**ABOUT THIS TASK**
Before returning the data, strip out the pictures and keep everything else exactly the same.

[DATASET EXCERPT — start]

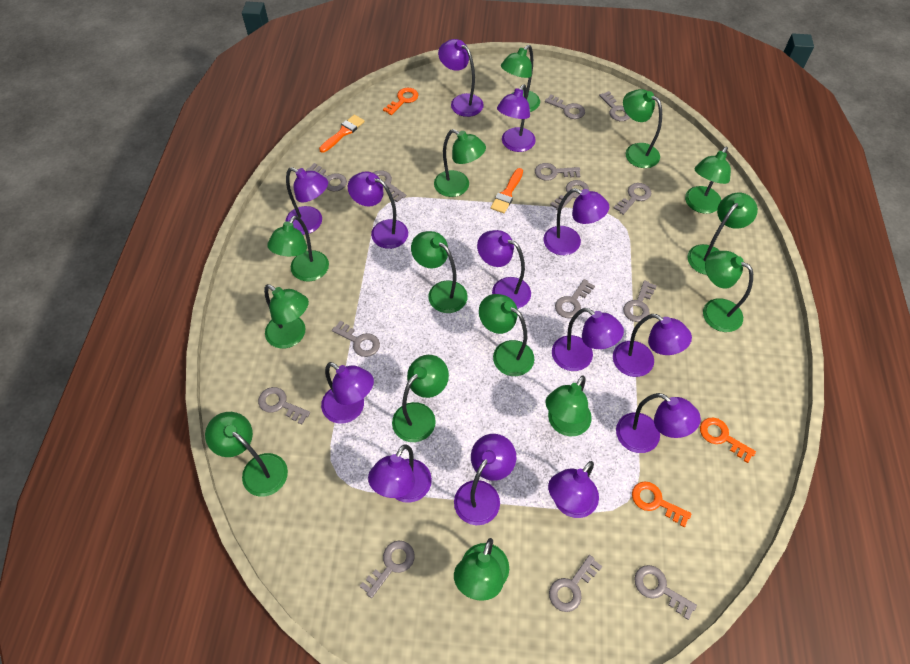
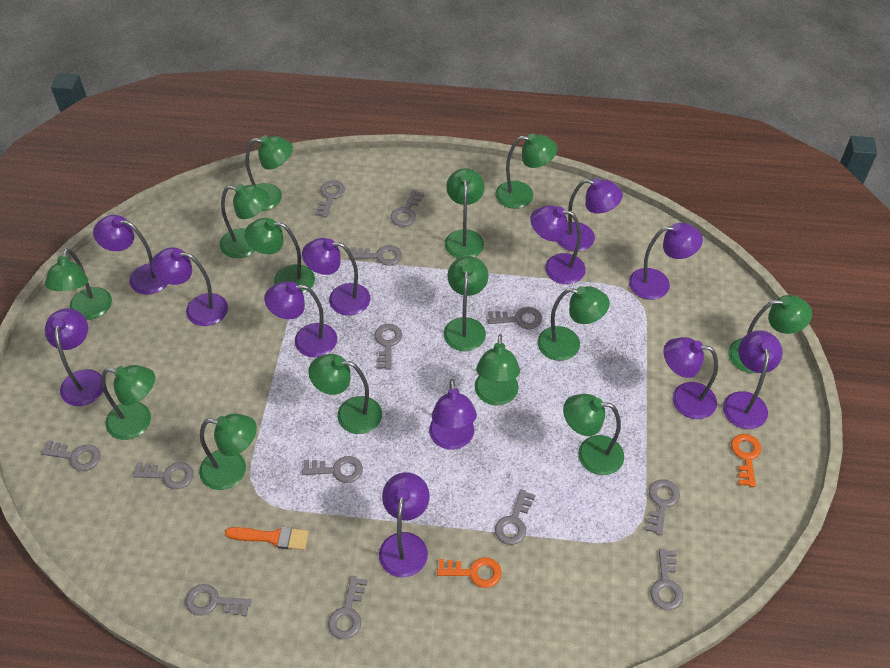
grey key: 14 -> 13
orange brush: 2 -> 1
orange key: 3 -> 2
purple lamp: 13 -> 12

[DATASET EXCERPT — finish]

**ANSWER SPACE**
grey key: 14 -> 13
orange brush: 2 -> 1
orange key: 3 -> 2
purple lamp: 13 -> 12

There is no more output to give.